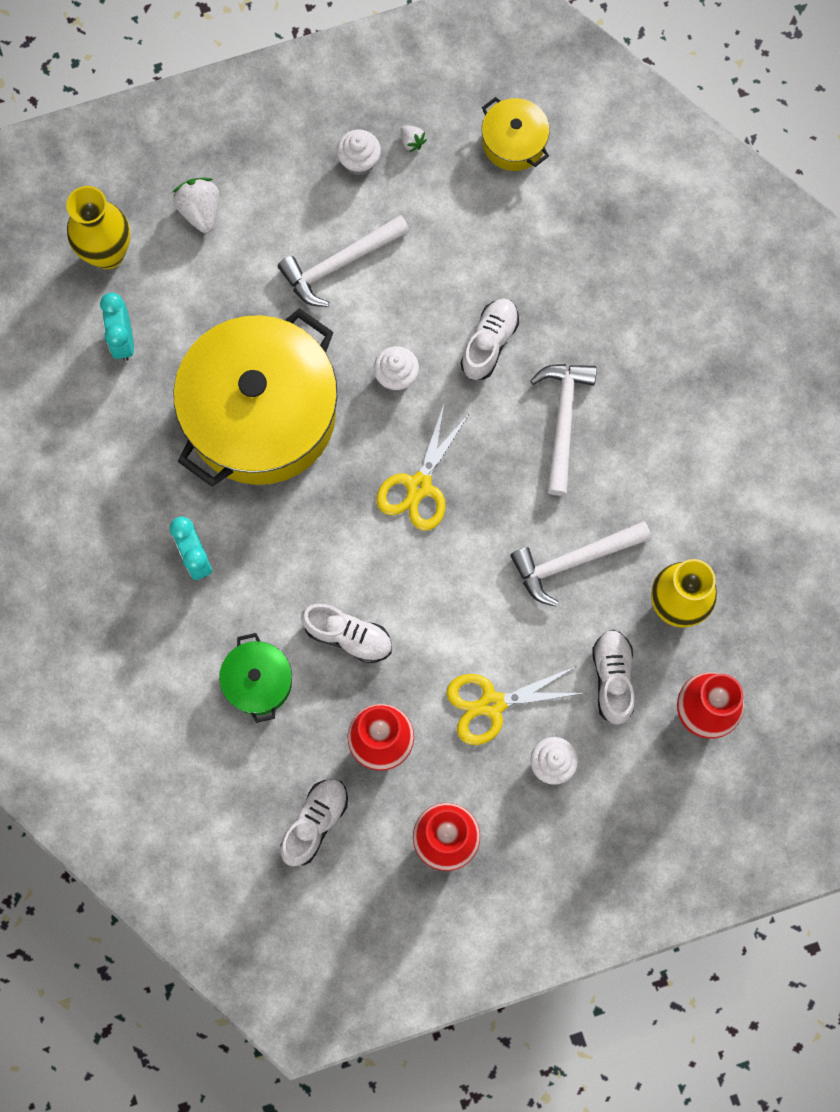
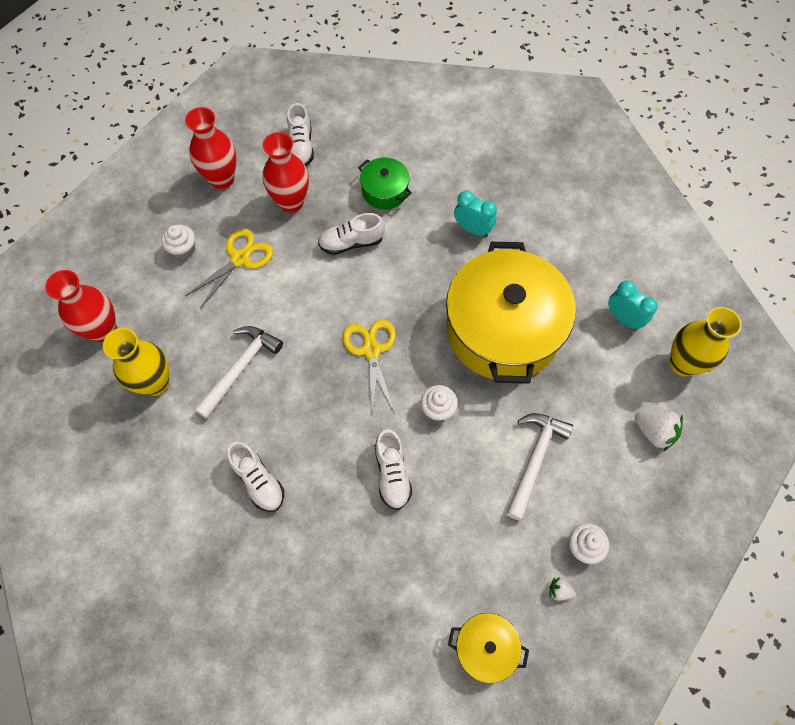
camera: 145 degrees right, 10 degrees down
(562, 421) = (305, 453): white hammer -> none
(612, 678) = (173, 315): white shoe -> white shoe (258, 481)

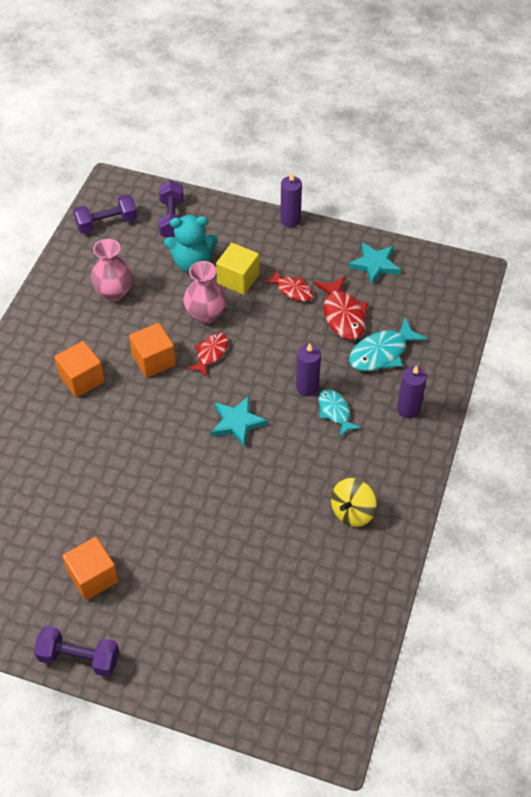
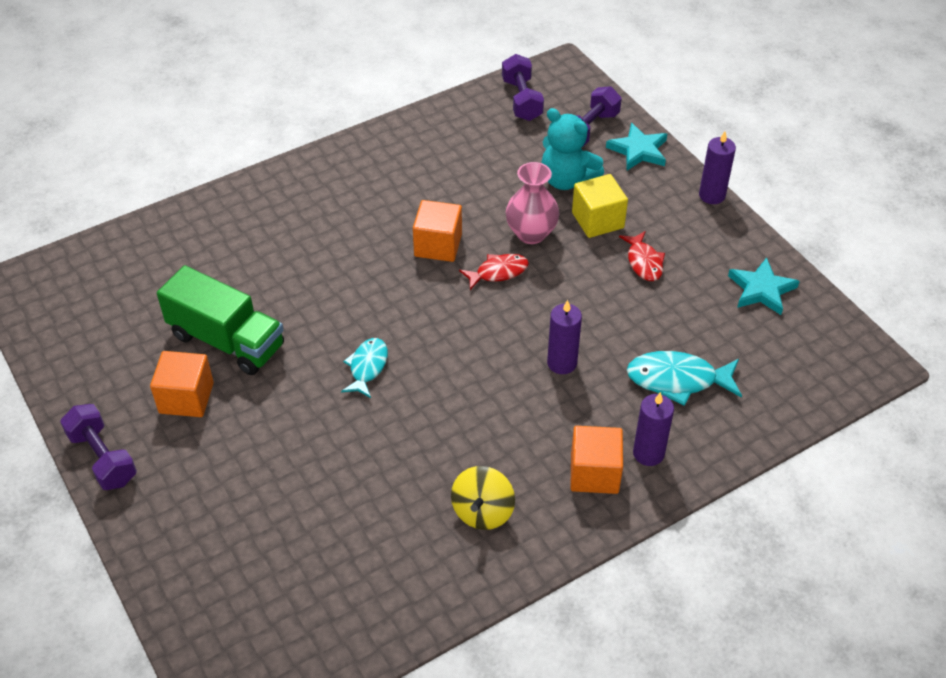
camera: 40 degrees right, 5 degrees down
(79, 519) = (227, 340): none -> green truck
(82, 379) = (356, 222): orange cube -> orange cube (594, 473)
(107, 223) = (521, 100): purple dumbbell -> purple dumbbell turned 60 degrees clockwise
(114, 292) = (465, 163): pink vase -> none
(237, 422) = (457, 351): turquoise star -> turquoise star (638, 150)
(335, 412) = (566, 404): turquoise fish -> turquoise fish (367, 367)
(343, 315) = (673, 317): red fish -> none
(352, 511) = (482, 511): yellow spinning top -> yellow spinning top turned 60 degrees counterclockwise

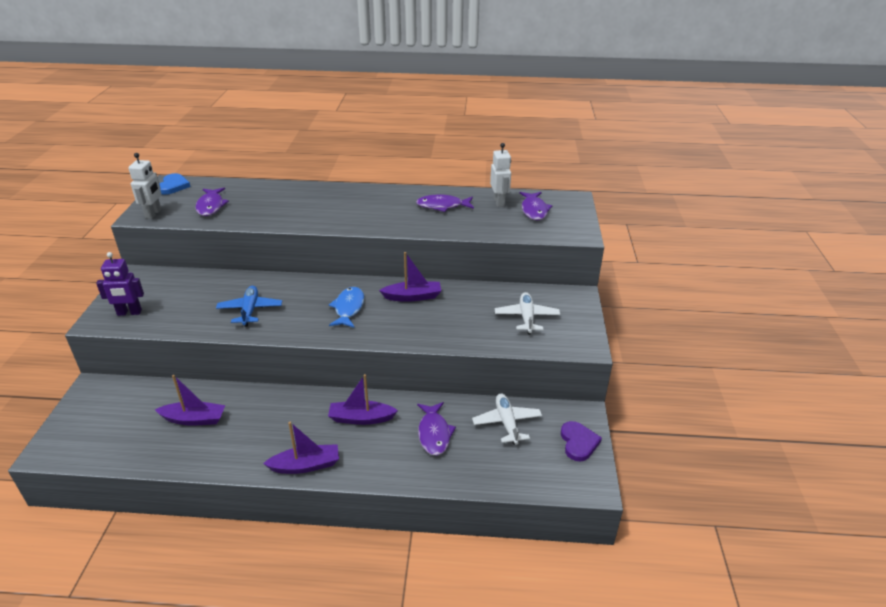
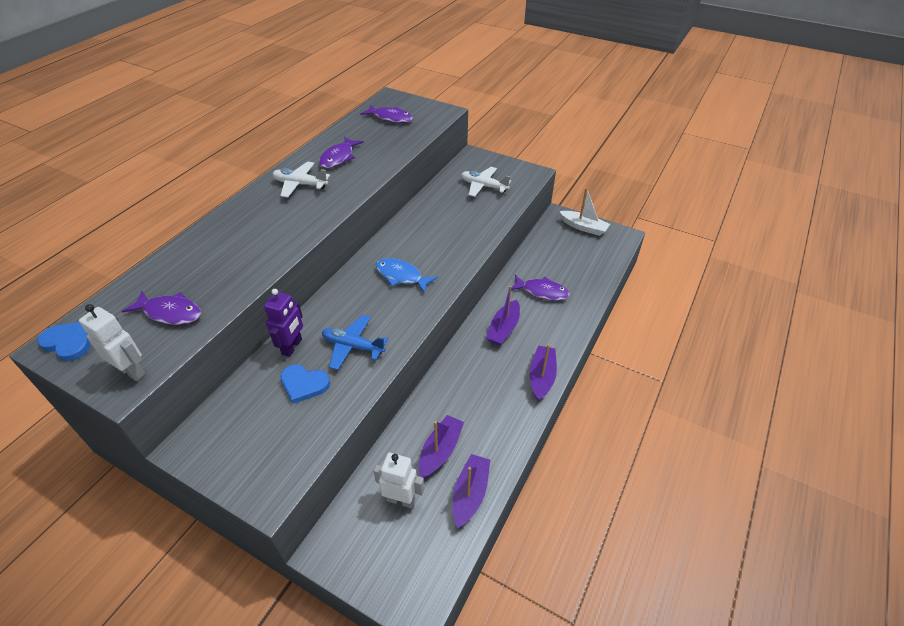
camera: 65 degrees left, 10 degrees up
(129, 313) = (275, 458): purple robot -> purple robot (292, 347)
(202, 301) = (304, 384): none -> blue heart
(413, 297) = (413, 234): purple boat -> purple boat (470, 494)
(499, 202) = (361, 129): white robot -> white robot (401, 499)
(507, 423) = (549, 252): white plane -> white plane (300, 184)
(578, 442) = (583, 227): purple heart -> white boat

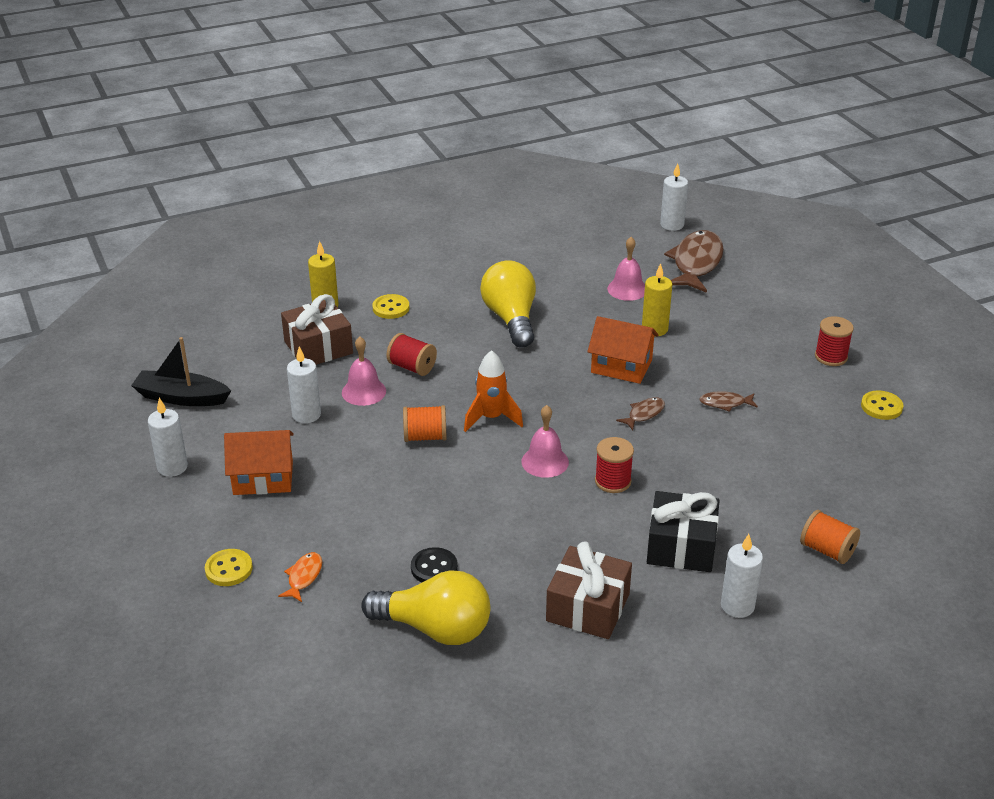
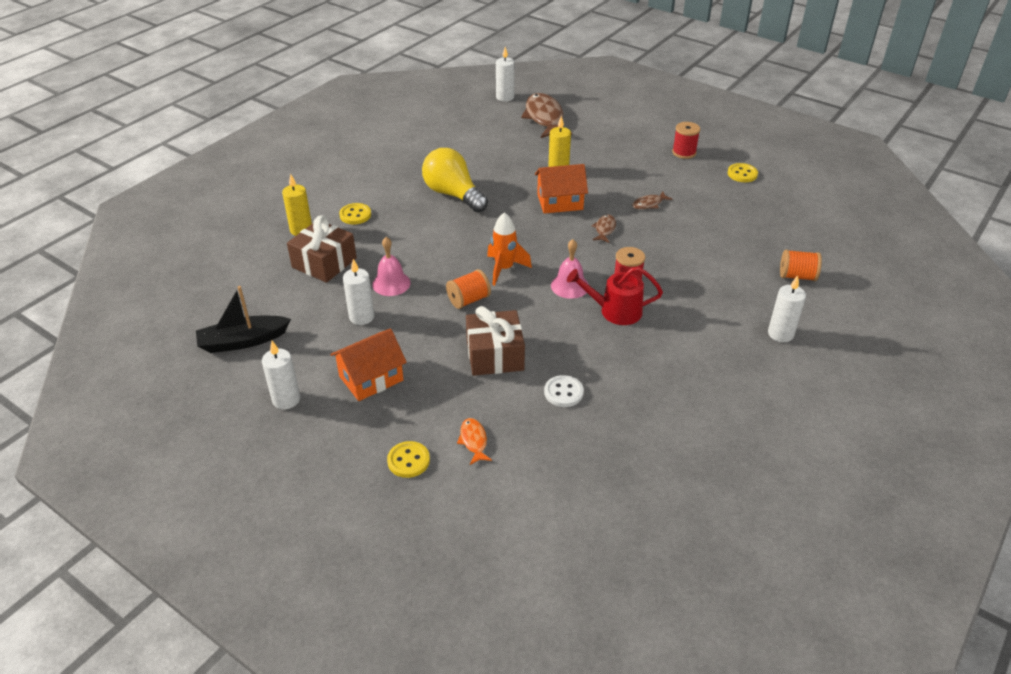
camera: 30 degrees left, 5 degrees up
(412, 367) = (412, 253): red spool -> none
(434, 568) = (563, 392): black button -> white button
(435, 629) = (605, 436): yellow light bulb -> none
(569, 507) = (615, 311): none -> red watering can
(588, 607) = (692, 375): brown gift -> brown gift (495, 355)
(627, 289) = (515, 149): pink bell -> none
(681, 546) = (711, 309): black gift -> none

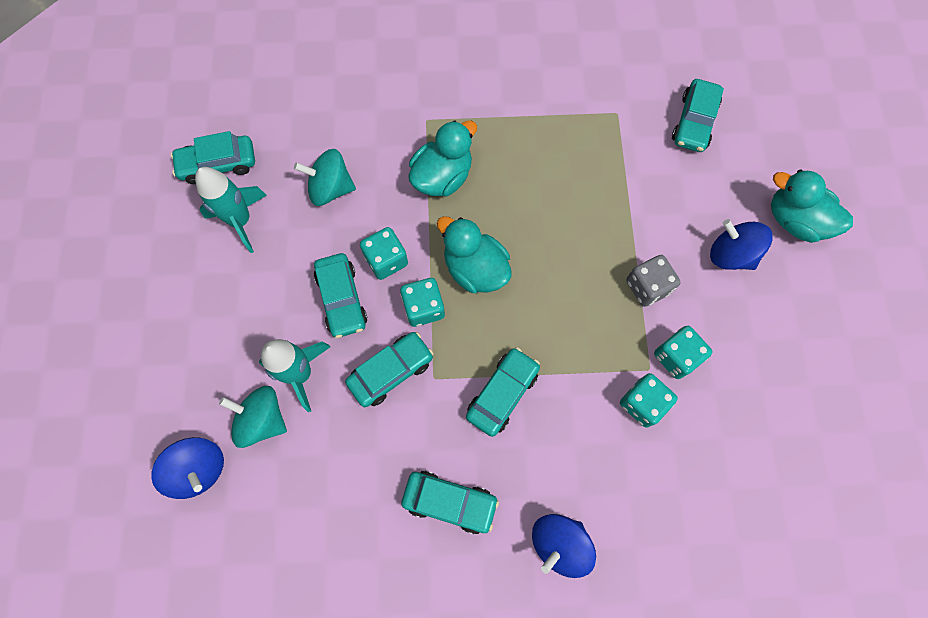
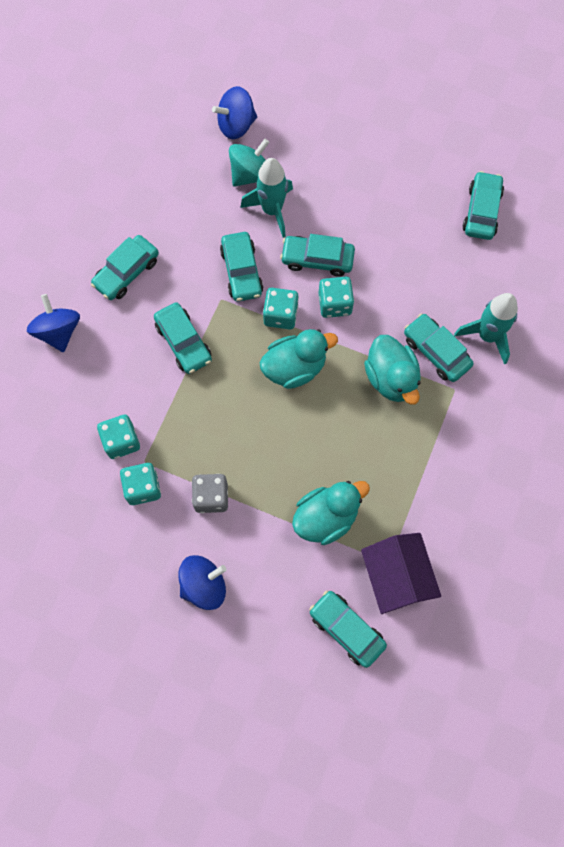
camera: 115 degrees right, 0 degrees up
(241, 221) = (420, 211): turquoise rocket -> turquoise rocket (487, 336)
(330, 188) = (420, 286): turquoise spinning top -> none
(395, 148) = (436, 352): none -> turquoise car
(626, 101) = (396, 577): none -> purple house
(795, 220) = (206, 664): turquoise duck -> turquoise duck (326, 517)

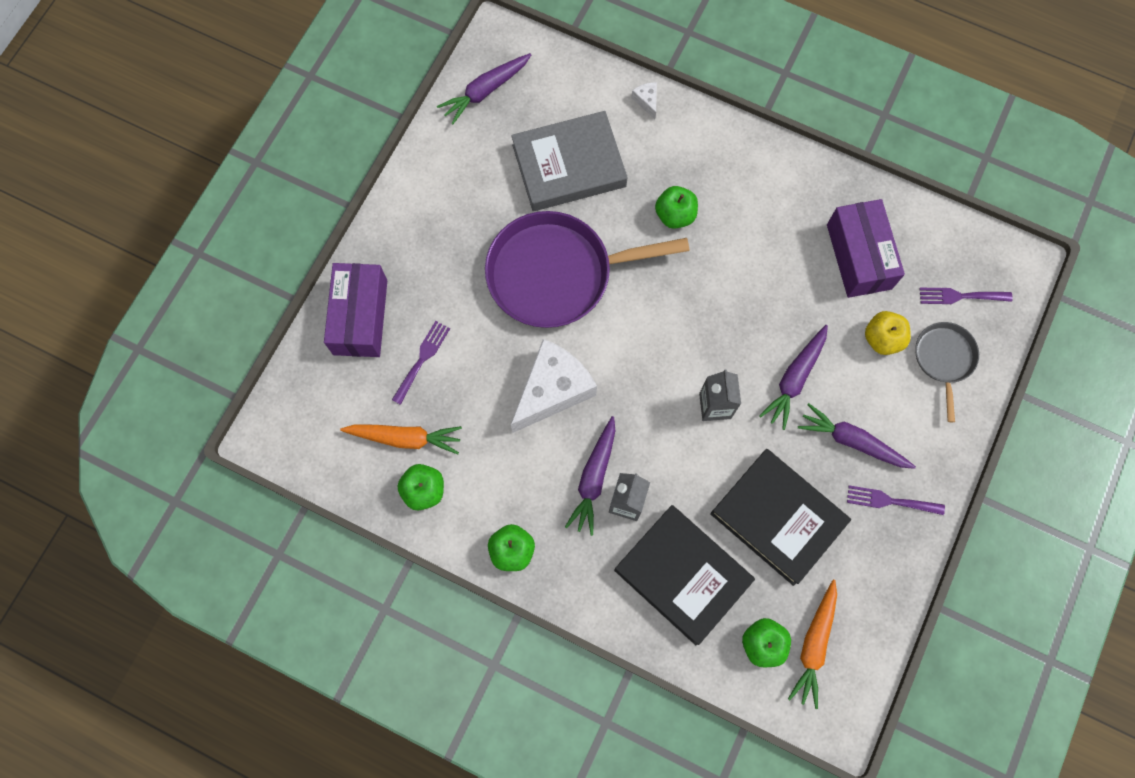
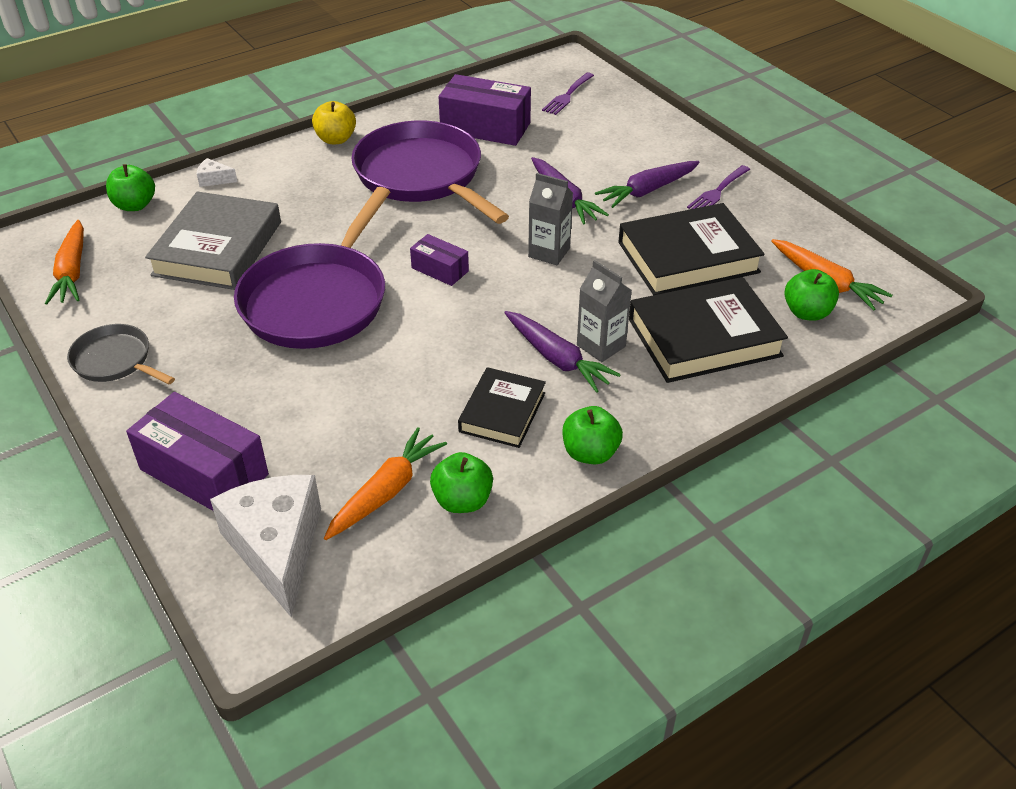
camera: 60 degrees left, 30 degrees down
(422, 359) = (307, 438): purple fork -> none
(485, 91) = (72, 272): purple carrot -> orange carrot
(517, 470) = (502, 412): none -> black book
(553, 390) = (437, 351): white cheese -> white cheese (277, 548)
(643, 337) = (440, 269): none -> purple box
(675, 215) = (341, 205): green apple -> green apple (135, 205)
(754, 249) = (422, 175): none -> purple pan
(882, 339) = (569, 143): yellow apple -> yellow apple (336, 139)
(944, 359) = (613, 121): grey pan -> grey pan (115, 360)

(Work request) Look above for the line with "(343, 315) = (673, 317): red fish -> none" and the line with "camera: 115 degrees right, 0 degrees up"; set down those two lines and all lines between them exactly, without pictures and without anything else.

(Your solution)
(343, 315) = (673, 317): red fish -> none
(352, 511) = (482, 511): yellow spinning top -> yellow spinning top turned 60 degrees counterclockwise

camera: 65 degrees left, 10 degrees up
(129, 313) = (275, 458): purple robot -> purple robot (292, 347)
(202, 301) = (304, 384): none -> blue heart
(413, 297) = (413, 234): purple boat -> purple boat (470, 494)
(499, 202) = (361, 129): white robot -> white robot (401, 499)
(507, 423) = (549, 252): white plane -> white plane (300, 184)
(578, 442) = (583, 227): purple heart -> white boat

camera: 30 degrees left, 5 degrees up
(412, 367) = (412, 253): red spool -> none
(434, 568) = (563, 392): black button -> white button
(435, 629) = (605, 436): yellow light bulb -> none
(569, 507) = (615, 311): none -> red watering can
(588, 607) = (692, 375): brown gift -> brown gift (495, 355)
(627, 289) = (515, 149): pink bell -> none
(681, 546) = (711, 309): black gift -> none

camera: 115 degrees right, 0 degrees up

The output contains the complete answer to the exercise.